-- Your instructions --
What you return should be every line below, word for word, and none of the images.
-*-
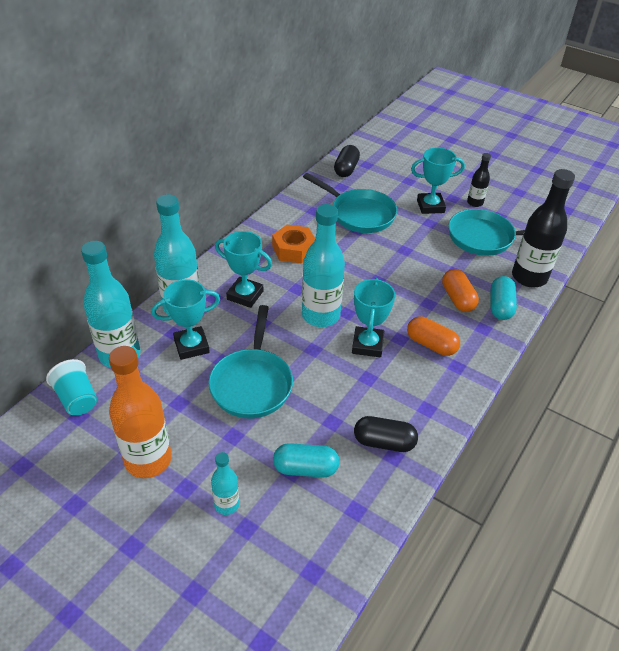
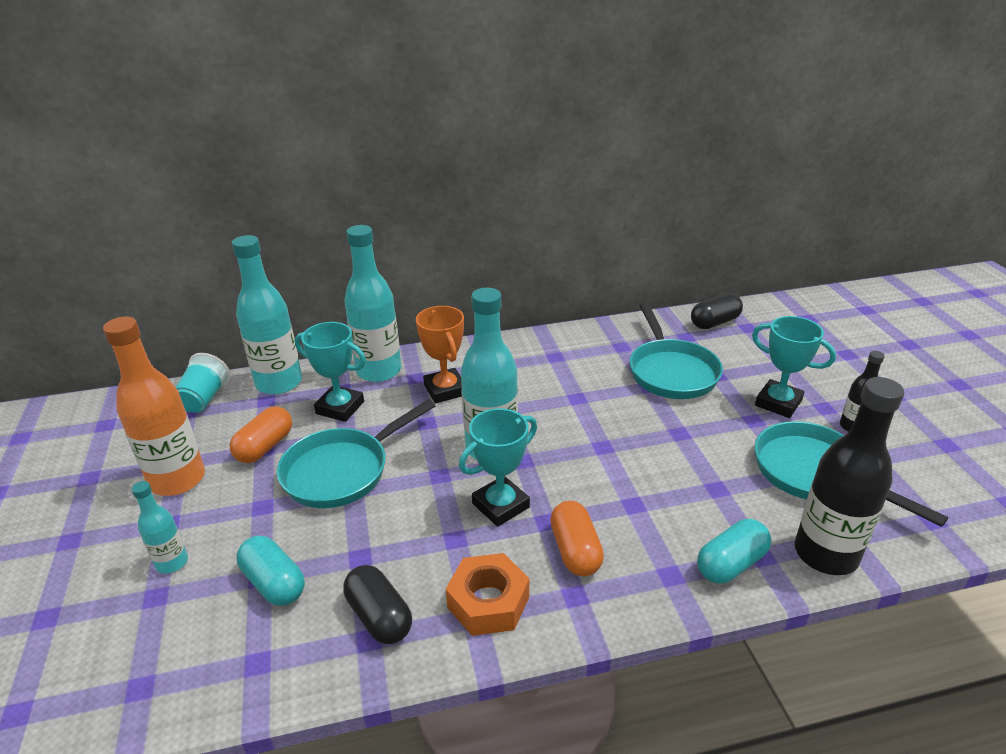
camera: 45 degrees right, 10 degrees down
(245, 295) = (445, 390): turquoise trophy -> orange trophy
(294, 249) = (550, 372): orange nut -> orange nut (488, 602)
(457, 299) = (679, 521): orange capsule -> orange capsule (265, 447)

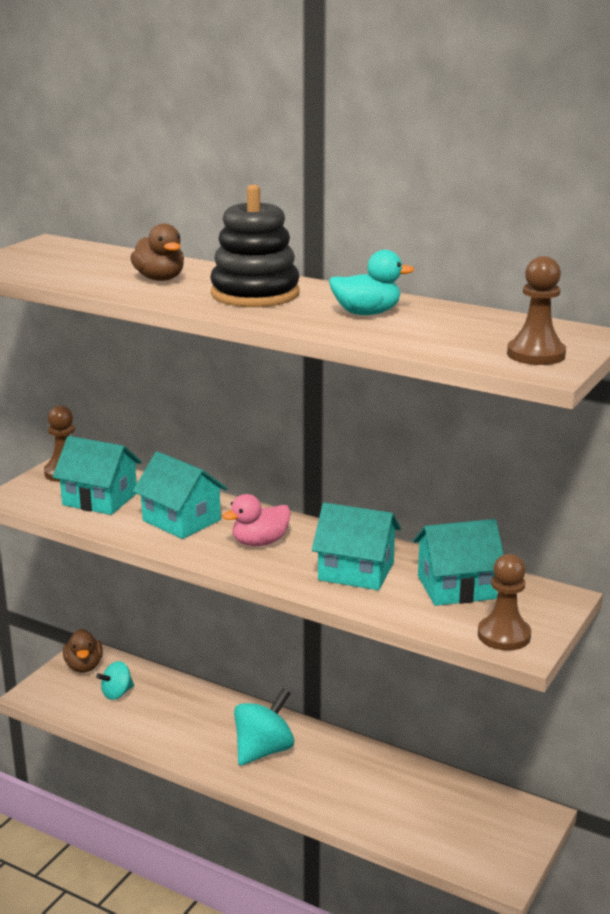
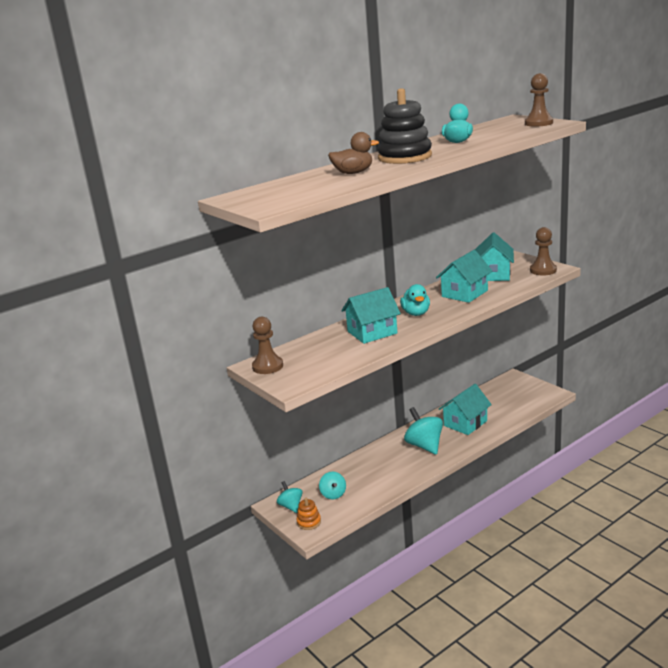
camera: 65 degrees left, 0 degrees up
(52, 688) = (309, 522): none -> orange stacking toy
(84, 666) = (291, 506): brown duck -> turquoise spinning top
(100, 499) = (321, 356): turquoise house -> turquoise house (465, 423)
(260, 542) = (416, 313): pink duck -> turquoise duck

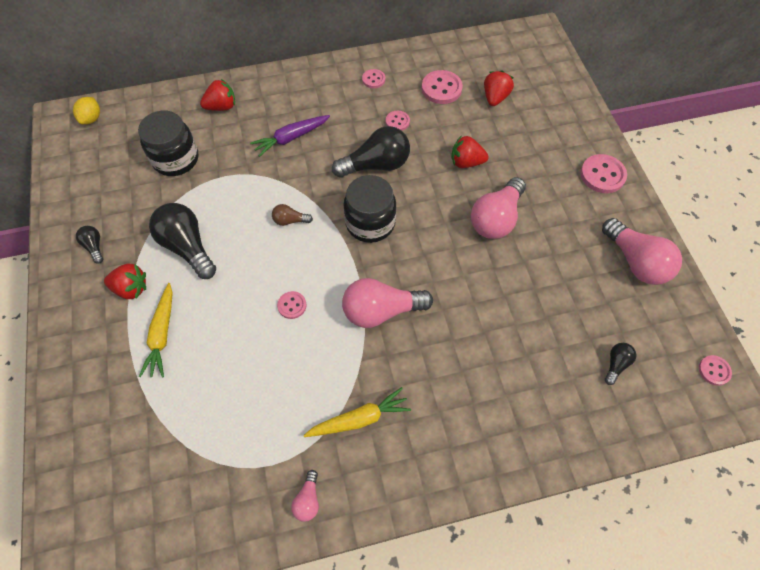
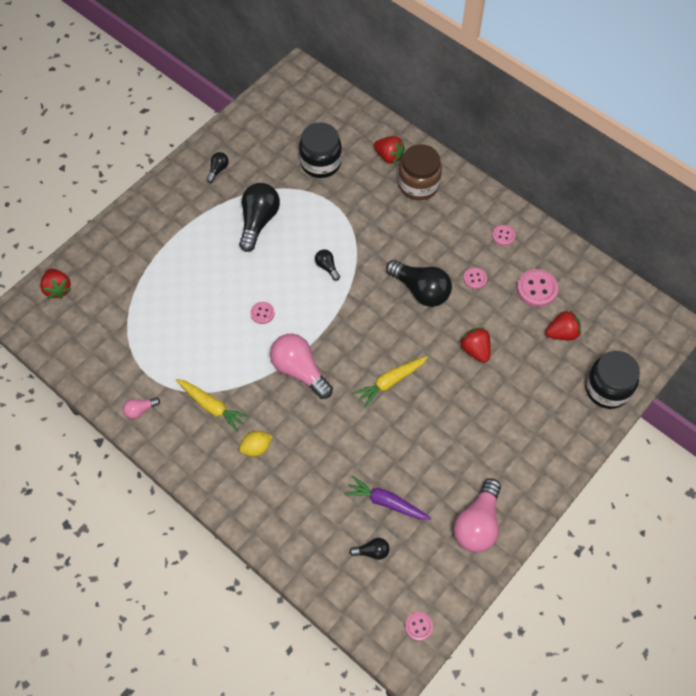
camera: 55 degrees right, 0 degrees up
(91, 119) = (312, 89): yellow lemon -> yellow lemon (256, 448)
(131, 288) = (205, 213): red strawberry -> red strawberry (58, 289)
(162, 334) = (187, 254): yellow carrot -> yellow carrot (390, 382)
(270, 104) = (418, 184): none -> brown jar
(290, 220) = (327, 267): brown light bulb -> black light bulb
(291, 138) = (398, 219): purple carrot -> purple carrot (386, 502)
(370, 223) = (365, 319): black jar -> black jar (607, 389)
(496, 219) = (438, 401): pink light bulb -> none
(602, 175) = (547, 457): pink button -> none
-*-
-- Output for this exercise --
camera: 45 degrees right, 10 degrees down
(245, 295) = (445, 390): turquoise trophy -> orange trophy
(294, 249) = (550, 372): orange nut -> orange nut (488, 602)
(457, 299) = (679, 521): orange capsule -> orange capsule (265, 447)

camera: 65 degrees left, 0 degrees up
(52, 688) = (309, 522): none -> orange stacking toy
(84, 666) = (291, 506): brown duck -> turquoise spinning top
(100, 499) = (321, 356): turquoise house -> turquoise house (465, 423)
(260, 542) = (416, 313): pink duck -> turquoise duck

camera: 55 degrees right, 0 degrees up
(91, 119) = (312, 89): yellow lemon -> yellow lemon (256, 448)
(131, 288) = (205, 213): red strawberry -> red strawberry (58, 289)
(162, 334) = (187, 254): yellow carrot -> yellow carrot (390, 382)
(270, 104) = (418, 184): none -> brown jar
(290, 220) = (327, 267): brown light bulb -> black light bulb
(291, 138) = (398, 219): purple carrot -> purple carrot (386, 502)
(370, 223) = (365, 319): black jar -> black jar (607, 389)
(496, 219) = (438, 401): pink light bulb -> none
(602, 175) = (547, 457): pink button -> none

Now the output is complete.